- **RECORDED DATA**
BEGIN

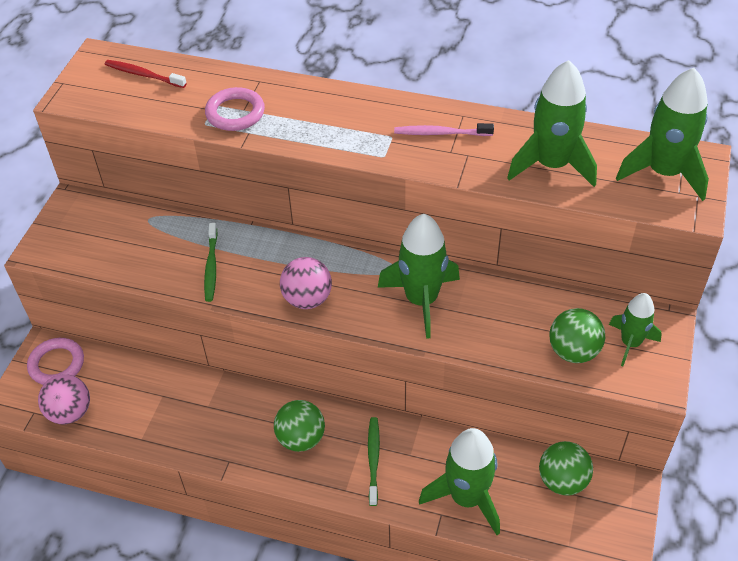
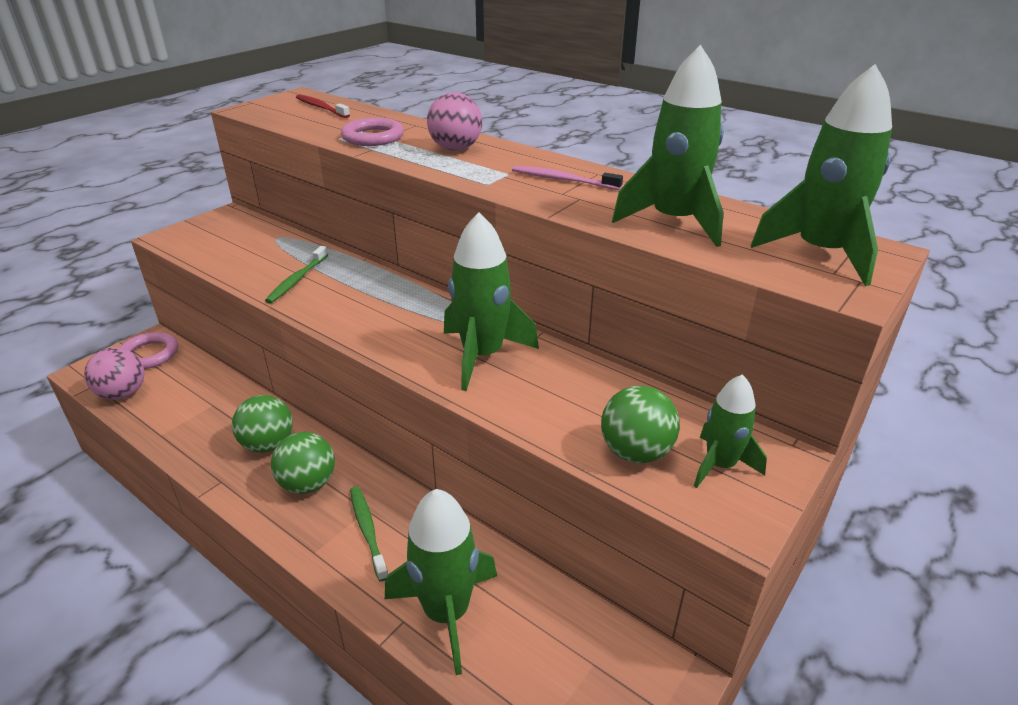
camera: 20 degrees right, 15 degrees down
(307, 299) = (364, 325): pink ball -> pink ball (455, 149)
(373, 459) = (368, 530): green toothbrush -> green toothbrush turned 45 degrees counterclockwise
(562, 481) = (582, 637): green ball -> green ball (268, 444)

END

- **WHAT TO DO**
An exact repetition of the listing is needed, with the pictures dropped.

- **SOLVED EXERCISE**
camera: 20 degrees right, 15 degrees down
(307, 299) = (364, 325): pink ball -> pink ball (455, 149)
(373, 459) = (368, 530): green toothbrush -> green toothbrush turned 45 degrees counterclockwise
(562, 481) = (582, 637): green ball -> green ball (268, 444)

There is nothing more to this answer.